*** Opening of Raw data ***
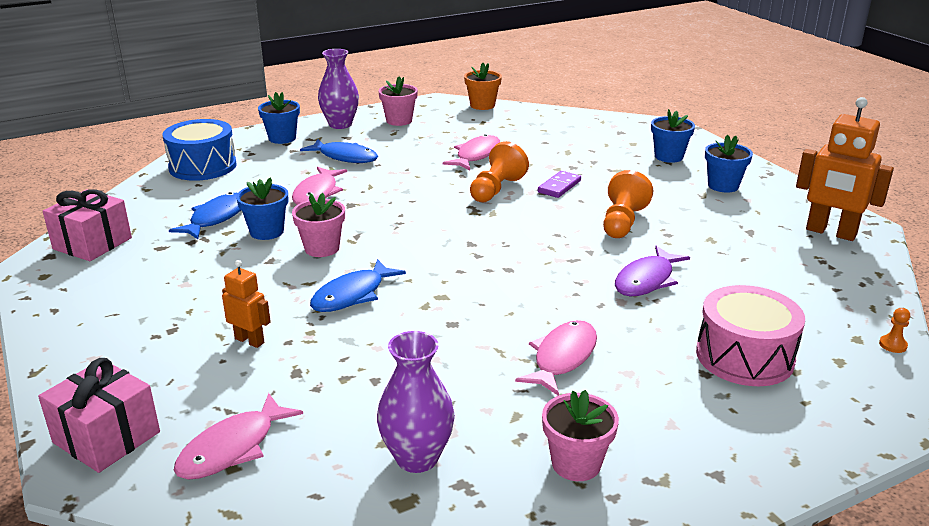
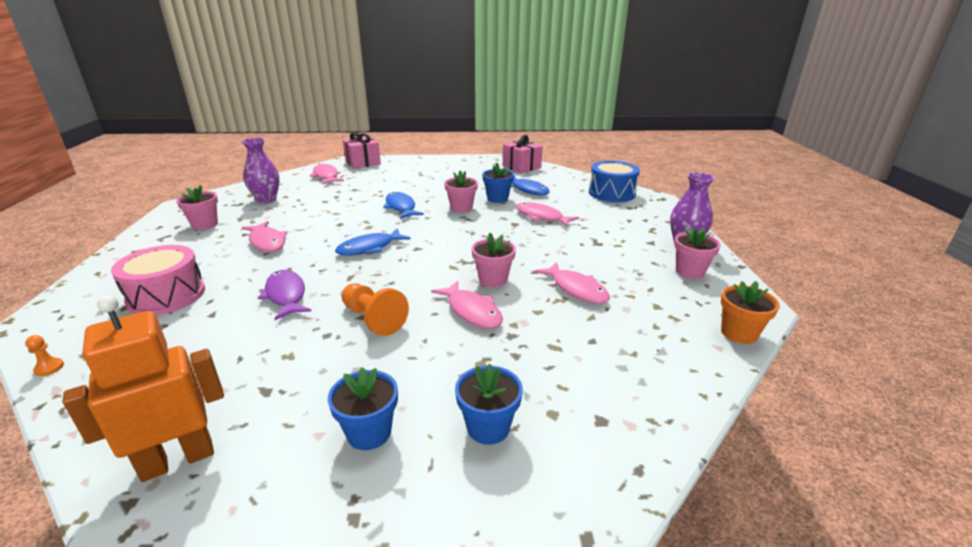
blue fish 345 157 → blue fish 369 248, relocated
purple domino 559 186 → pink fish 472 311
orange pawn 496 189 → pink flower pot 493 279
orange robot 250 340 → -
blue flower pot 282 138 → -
*** Close of Raw data ***
■ Problem details ■
Copy out each line of the listing that holds "blue".

■ Problem solution ■
blue fish 345 157 → blue fish 369 248, relocated
blue flower pot 282 138 → -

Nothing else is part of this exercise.